BEGIN

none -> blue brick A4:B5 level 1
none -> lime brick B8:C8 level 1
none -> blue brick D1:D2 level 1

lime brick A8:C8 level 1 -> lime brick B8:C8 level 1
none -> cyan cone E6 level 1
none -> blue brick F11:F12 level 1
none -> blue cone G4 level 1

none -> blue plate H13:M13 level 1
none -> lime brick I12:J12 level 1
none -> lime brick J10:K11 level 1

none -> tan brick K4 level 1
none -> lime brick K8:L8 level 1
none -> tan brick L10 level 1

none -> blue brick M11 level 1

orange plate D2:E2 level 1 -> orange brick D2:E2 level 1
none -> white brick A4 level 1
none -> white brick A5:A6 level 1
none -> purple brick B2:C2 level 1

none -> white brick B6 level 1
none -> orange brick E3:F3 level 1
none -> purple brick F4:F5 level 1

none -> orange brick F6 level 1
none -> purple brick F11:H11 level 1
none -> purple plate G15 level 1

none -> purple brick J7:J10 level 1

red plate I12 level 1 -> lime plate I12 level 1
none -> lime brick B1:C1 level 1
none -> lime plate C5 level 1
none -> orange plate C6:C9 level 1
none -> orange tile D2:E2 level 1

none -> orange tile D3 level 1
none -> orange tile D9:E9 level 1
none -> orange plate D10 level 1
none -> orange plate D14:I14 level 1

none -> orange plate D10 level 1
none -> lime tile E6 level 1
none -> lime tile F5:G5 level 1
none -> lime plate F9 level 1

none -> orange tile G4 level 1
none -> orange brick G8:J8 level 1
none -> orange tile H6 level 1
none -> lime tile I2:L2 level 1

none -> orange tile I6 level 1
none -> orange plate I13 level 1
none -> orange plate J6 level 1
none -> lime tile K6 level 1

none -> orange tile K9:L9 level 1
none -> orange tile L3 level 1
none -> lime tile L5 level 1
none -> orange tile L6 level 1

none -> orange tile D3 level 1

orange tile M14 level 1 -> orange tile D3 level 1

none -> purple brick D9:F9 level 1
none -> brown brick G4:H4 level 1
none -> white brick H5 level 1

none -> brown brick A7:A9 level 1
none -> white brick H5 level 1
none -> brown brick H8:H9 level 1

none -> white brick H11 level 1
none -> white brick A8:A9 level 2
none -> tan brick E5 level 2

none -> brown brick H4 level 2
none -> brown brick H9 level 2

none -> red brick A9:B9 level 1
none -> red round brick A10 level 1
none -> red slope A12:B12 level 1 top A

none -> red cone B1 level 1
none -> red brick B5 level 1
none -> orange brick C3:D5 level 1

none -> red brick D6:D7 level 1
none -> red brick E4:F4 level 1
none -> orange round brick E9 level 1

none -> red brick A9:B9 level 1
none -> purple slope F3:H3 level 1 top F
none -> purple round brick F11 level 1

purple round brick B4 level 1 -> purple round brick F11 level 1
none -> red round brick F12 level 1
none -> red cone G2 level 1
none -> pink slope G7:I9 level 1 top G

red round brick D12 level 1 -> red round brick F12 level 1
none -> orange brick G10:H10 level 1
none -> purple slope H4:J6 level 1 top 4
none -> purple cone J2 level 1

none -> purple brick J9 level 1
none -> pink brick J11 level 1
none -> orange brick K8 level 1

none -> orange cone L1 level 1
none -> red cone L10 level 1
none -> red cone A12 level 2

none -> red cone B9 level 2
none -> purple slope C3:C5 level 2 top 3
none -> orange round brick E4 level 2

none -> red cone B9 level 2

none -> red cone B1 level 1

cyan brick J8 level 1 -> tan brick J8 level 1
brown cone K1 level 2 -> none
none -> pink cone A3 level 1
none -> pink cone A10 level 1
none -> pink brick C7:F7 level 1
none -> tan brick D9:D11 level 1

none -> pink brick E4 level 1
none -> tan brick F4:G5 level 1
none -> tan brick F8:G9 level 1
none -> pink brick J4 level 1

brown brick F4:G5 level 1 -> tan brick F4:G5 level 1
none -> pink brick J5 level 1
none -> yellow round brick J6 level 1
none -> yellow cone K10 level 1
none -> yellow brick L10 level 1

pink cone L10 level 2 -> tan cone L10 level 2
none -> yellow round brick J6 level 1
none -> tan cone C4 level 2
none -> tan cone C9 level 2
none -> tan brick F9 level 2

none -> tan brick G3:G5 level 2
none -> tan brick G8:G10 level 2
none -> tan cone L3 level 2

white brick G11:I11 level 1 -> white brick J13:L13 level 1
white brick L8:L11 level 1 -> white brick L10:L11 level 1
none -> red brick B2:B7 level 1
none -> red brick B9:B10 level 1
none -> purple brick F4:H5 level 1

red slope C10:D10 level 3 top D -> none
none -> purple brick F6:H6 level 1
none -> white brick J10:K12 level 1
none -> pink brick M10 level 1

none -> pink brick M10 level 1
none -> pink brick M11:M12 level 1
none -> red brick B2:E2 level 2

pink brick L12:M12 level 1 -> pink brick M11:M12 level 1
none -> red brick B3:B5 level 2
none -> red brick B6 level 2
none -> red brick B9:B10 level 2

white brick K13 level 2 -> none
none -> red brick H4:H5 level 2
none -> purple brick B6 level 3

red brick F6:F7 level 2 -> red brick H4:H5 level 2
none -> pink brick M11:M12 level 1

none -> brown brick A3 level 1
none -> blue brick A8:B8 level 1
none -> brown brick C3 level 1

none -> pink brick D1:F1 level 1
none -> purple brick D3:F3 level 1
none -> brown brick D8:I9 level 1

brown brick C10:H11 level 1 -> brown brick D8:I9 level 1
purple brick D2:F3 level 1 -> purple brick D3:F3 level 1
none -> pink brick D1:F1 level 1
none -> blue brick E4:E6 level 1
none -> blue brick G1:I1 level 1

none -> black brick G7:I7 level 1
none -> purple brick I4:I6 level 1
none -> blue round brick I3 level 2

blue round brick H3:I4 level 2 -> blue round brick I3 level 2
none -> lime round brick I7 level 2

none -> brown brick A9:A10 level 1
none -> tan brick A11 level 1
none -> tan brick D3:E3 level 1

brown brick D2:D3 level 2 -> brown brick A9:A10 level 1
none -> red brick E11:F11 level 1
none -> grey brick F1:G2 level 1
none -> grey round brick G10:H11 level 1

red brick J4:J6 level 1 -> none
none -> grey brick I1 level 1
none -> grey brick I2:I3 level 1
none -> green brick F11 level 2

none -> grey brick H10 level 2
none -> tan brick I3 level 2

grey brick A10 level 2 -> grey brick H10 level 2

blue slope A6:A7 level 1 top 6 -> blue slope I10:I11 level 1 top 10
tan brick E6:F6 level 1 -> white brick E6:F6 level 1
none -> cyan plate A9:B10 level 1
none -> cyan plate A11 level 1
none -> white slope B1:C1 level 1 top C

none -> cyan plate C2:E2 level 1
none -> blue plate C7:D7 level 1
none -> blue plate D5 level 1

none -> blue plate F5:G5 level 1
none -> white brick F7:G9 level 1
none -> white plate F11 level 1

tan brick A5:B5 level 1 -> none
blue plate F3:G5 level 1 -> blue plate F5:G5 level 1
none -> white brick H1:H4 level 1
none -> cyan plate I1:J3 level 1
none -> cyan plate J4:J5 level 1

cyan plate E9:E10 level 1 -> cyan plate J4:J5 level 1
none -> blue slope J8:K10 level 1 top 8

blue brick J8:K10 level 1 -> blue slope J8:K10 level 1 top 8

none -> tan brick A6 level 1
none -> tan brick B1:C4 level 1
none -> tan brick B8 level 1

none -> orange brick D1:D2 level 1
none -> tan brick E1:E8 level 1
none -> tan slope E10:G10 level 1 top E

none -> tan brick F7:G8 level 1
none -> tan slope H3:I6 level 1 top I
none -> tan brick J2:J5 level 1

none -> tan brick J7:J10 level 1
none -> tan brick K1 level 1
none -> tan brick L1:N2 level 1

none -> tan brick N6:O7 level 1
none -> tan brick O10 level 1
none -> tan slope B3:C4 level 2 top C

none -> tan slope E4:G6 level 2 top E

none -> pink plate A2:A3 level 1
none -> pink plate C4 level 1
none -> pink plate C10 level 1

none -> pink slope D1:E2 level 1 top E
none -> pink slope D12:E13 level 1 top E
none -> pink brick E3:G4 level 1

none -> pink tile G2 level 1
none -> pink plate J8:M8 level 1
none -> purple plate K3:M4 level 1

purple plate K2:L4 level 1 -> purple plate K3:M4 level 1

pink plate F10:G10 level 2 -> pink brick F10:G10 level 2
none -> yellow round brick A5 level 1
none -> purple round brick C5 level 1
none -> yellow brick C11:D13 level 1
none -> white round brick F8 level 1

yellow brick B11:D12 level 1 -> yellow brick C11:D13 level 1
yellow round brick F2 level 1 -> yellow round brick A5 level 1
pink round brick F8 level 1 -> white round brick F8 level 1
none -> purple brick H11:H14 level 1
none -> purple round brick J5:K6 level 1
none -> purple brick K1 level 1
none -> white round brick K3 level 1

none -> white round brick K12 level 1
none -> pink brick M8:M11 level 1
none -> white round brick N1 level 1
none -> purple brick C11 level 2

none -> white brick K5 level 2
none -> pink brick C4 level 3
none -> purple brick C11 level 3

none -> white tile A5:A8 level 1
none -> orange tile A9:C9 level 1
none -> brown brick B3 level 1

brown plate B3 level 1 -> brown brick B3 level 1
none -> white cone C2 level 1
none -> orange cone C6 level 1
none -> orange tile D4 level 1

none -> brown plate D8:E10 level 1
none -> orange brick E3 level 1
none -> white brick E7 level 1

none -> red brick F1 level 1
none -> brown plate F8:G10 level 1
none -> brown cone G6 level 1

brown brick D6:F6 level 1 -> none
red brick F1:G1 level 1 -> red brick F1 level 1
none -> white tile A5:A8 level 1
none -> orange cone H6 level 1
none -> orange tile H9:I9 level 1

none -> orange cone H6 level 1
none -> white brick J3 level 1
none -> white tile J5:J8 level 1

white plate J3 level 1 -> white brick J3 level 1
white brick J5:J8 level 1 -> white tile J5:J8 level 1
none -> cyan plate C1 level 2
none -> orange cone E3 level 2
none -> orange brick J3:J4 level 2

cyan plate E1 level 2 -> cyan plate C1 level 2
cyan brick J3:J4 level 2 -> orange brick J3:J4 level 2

END

| The problem |
What are the lines above, starting at the one with "none -> pink brick E3:G4 level 1" and ending at the one with "none -> white round brick K3 level 1"? Give them again exactly, and only them.

| Written answer |
none -> pink brick E3:G4 level 1

none -> pink tile G2 level 1
none -> pink plate J8:M8 level 1
none -> purple plate K3:M4 level 1

purple plate K2:L4 level 1 -> purple plate K3:M4 level 1

pink plate F10:G10 level 2 -> pink brick F10:G10 level 2
none -> yellow round brick A5 level 1
none -> purple round brick C5 level 1
none -> yellow brick C11:D13 level 1
none -> white round brick F8 level 1

yellow brick B11:D12 level 1 -> yellow brick C11:D13 level 1
yellow round brick F2 level 1 -> yellow round brick A5 level 1
pink round brick F8 level 1 -> white round brick F8 level 1
none -> purple brick H11:H14 level 1
none -> purple round brick J5:K6 level 1
none -> purple brick K1 level 1
none -> white round brick K3 level 1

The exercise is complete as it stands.